Task details: Copy every entry exactly as it stands, though any image it holds should stay out of the copy.

Records drawn from a dataset
★ ★ ★ ★
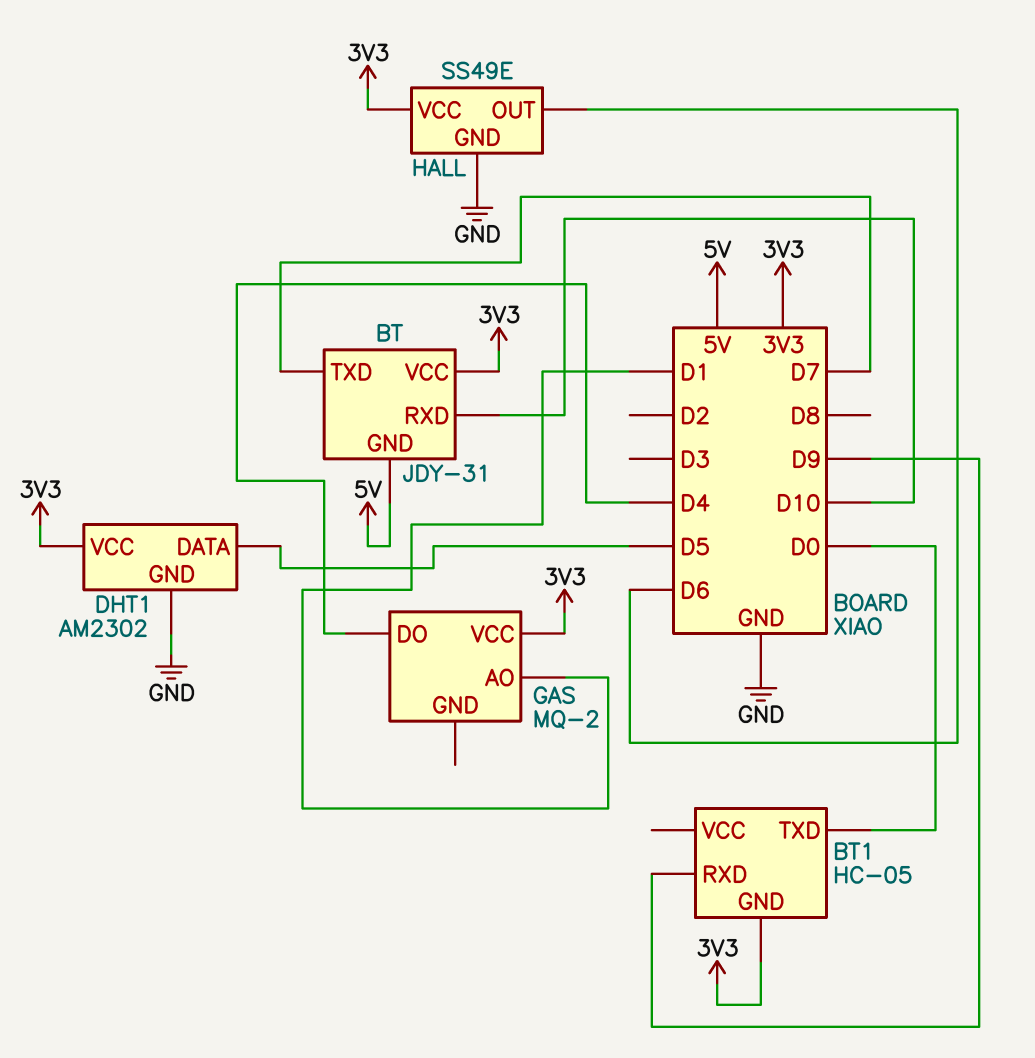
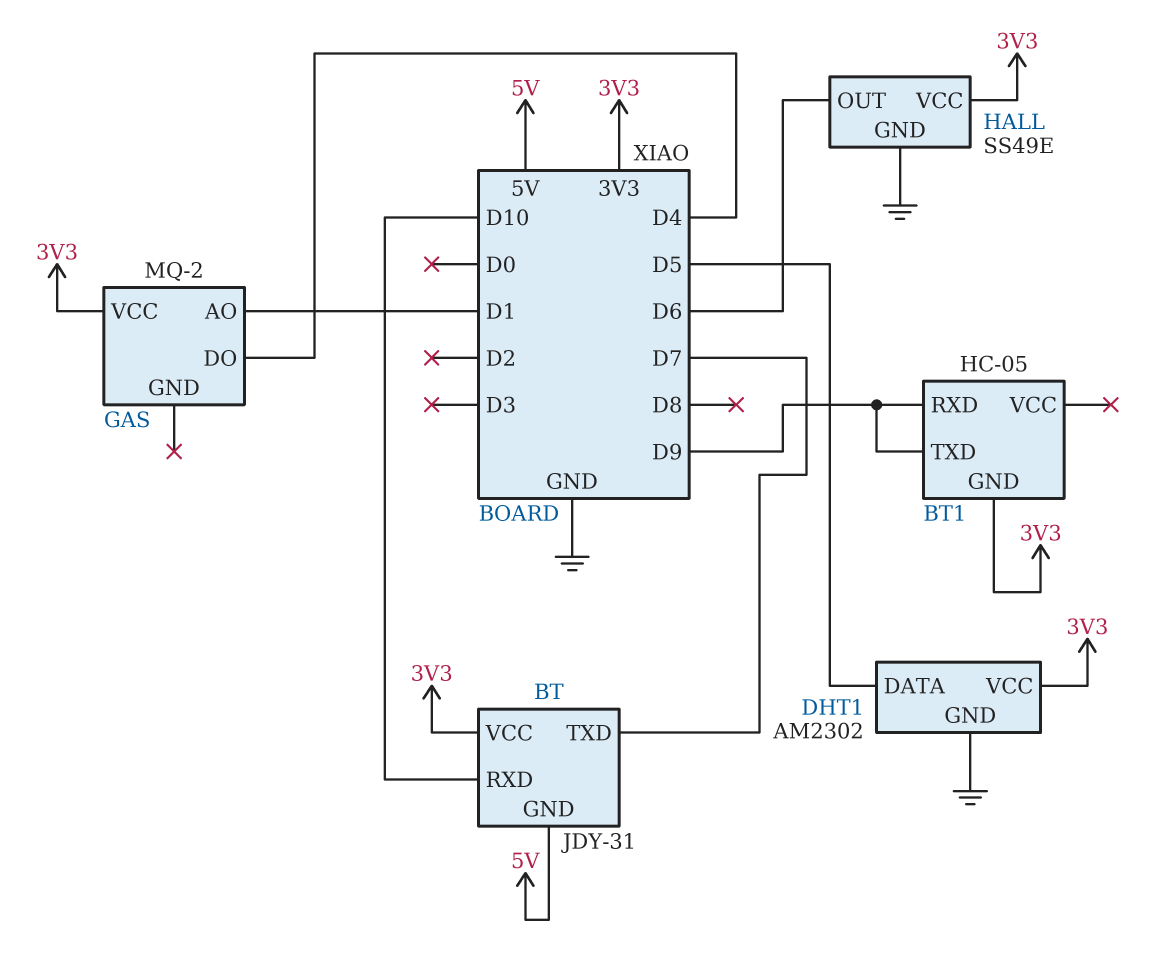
BT1 pin TXD: D0 -> D9

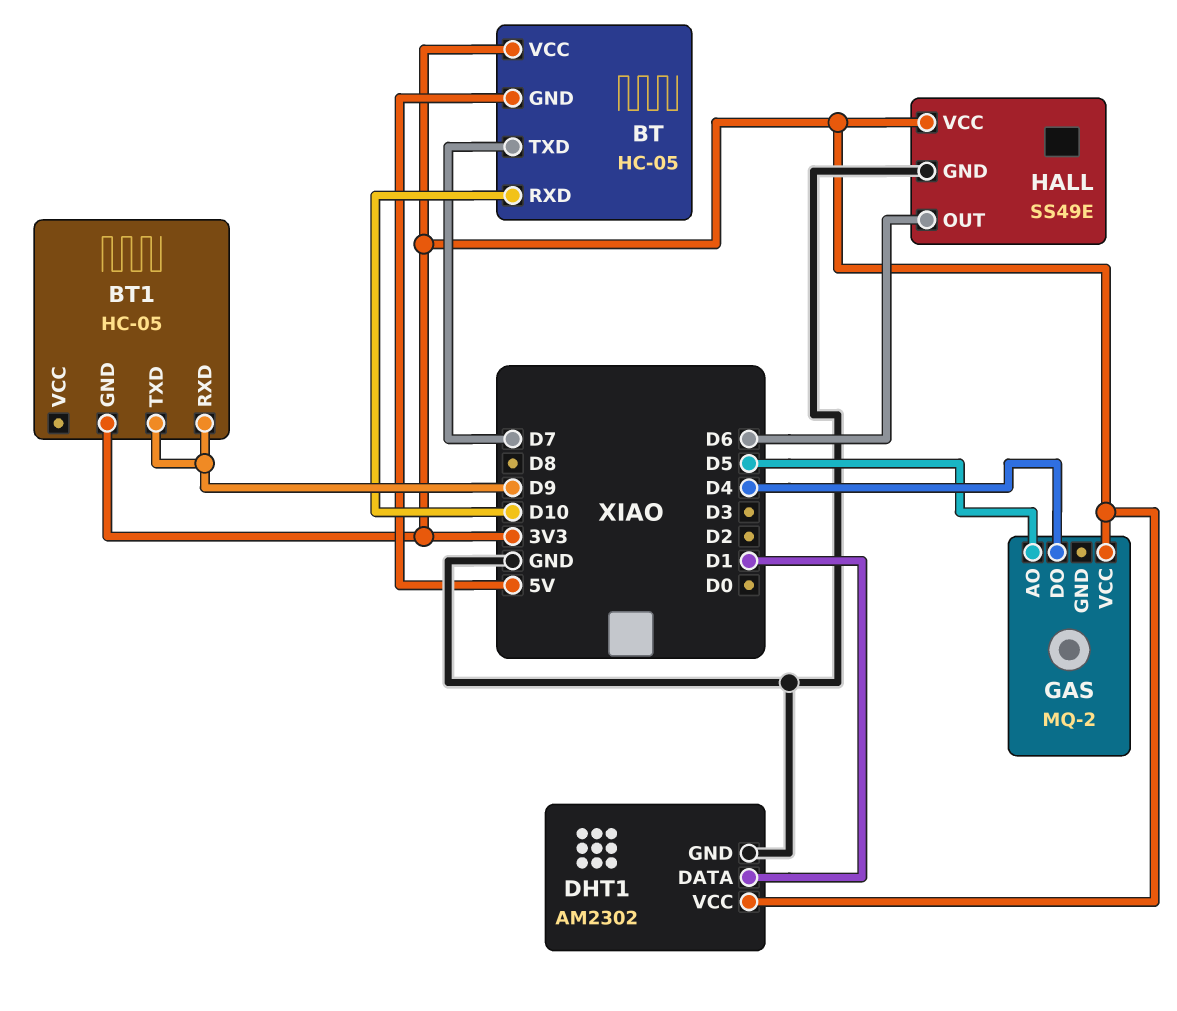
BT: JDY-31 -> HC-05
DHT1 pin DATA: D5 -> D1
GAS pin AO: D1 -> D5

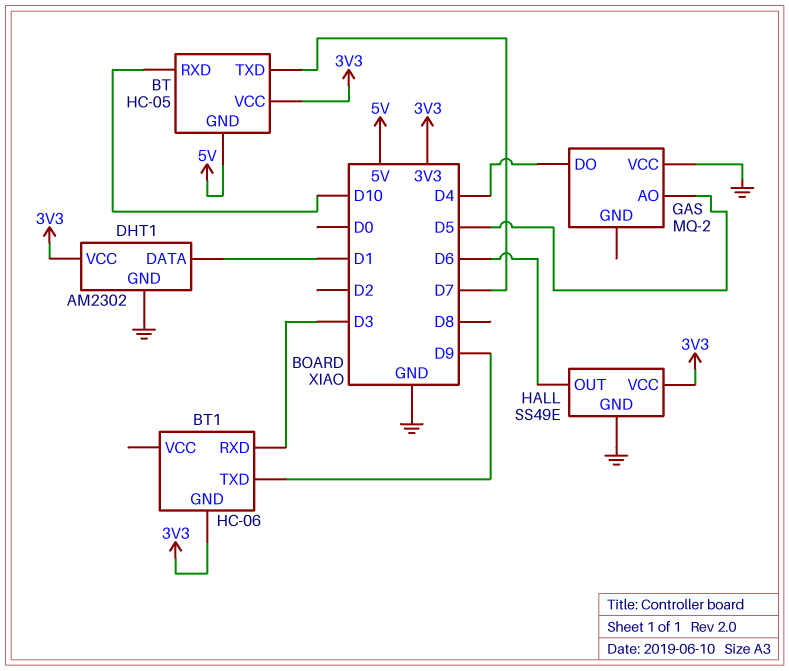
BT1: HC-05 -> HC-06
BT1 pin RXD: D9 -> D3
GAS pin VCC: 3V3 -> GND

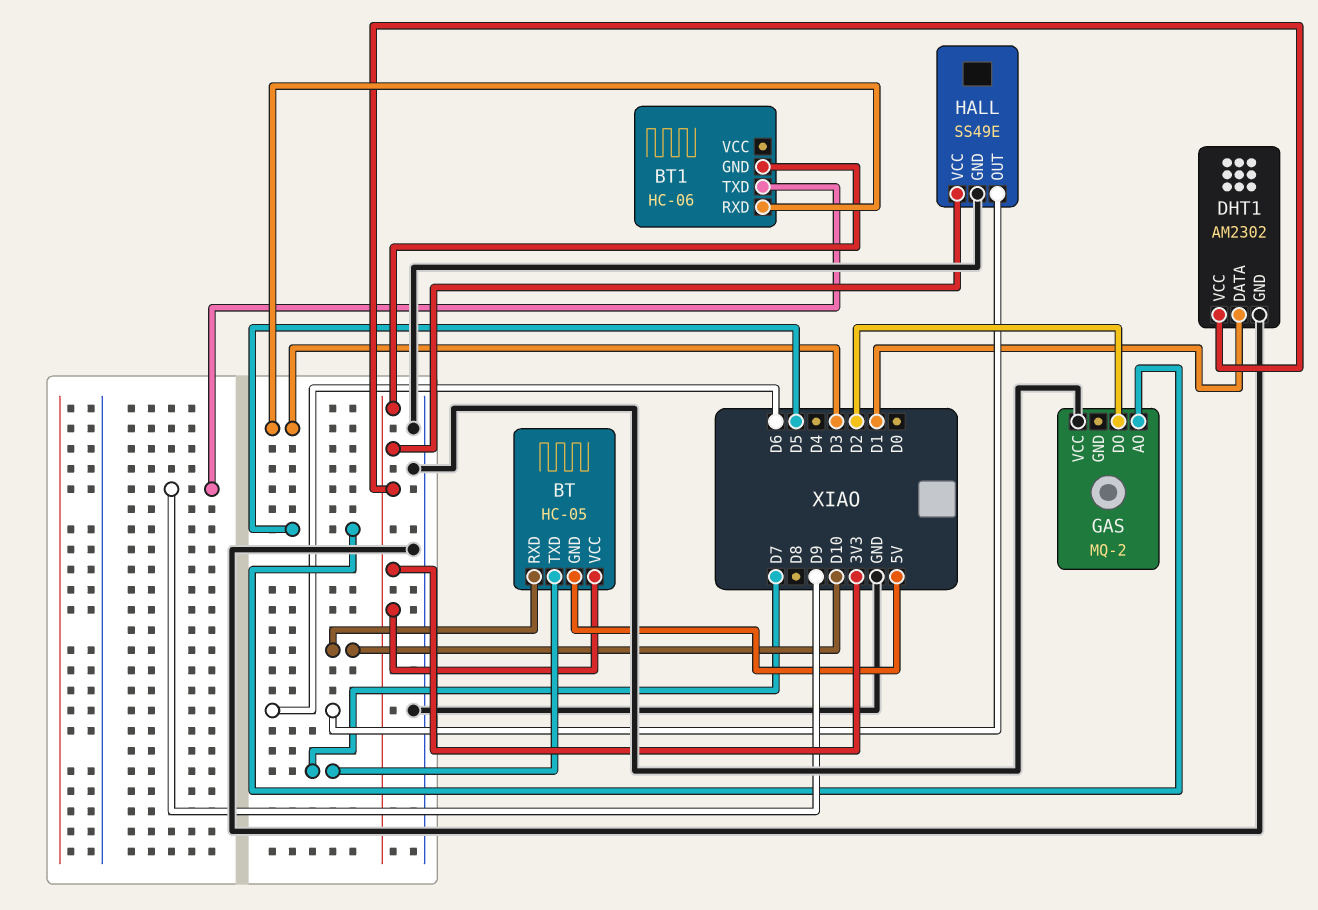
GAS pin DO: D4 -> D2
★ ★ ★ ★
Output for this exercise:
BT1 pin TXD: D0 -> D9

BT: JDY-31 -> HC-05
DHT1 pin DATA: D5 -> D1
GAS pin AO: D1 -> D5

BT1: HC-05 -> HC-06
BT1 pin RXD: D9 -> D3
GAS pin VCC: 3V3 -> GND

GAS pin DO: D4 -> D2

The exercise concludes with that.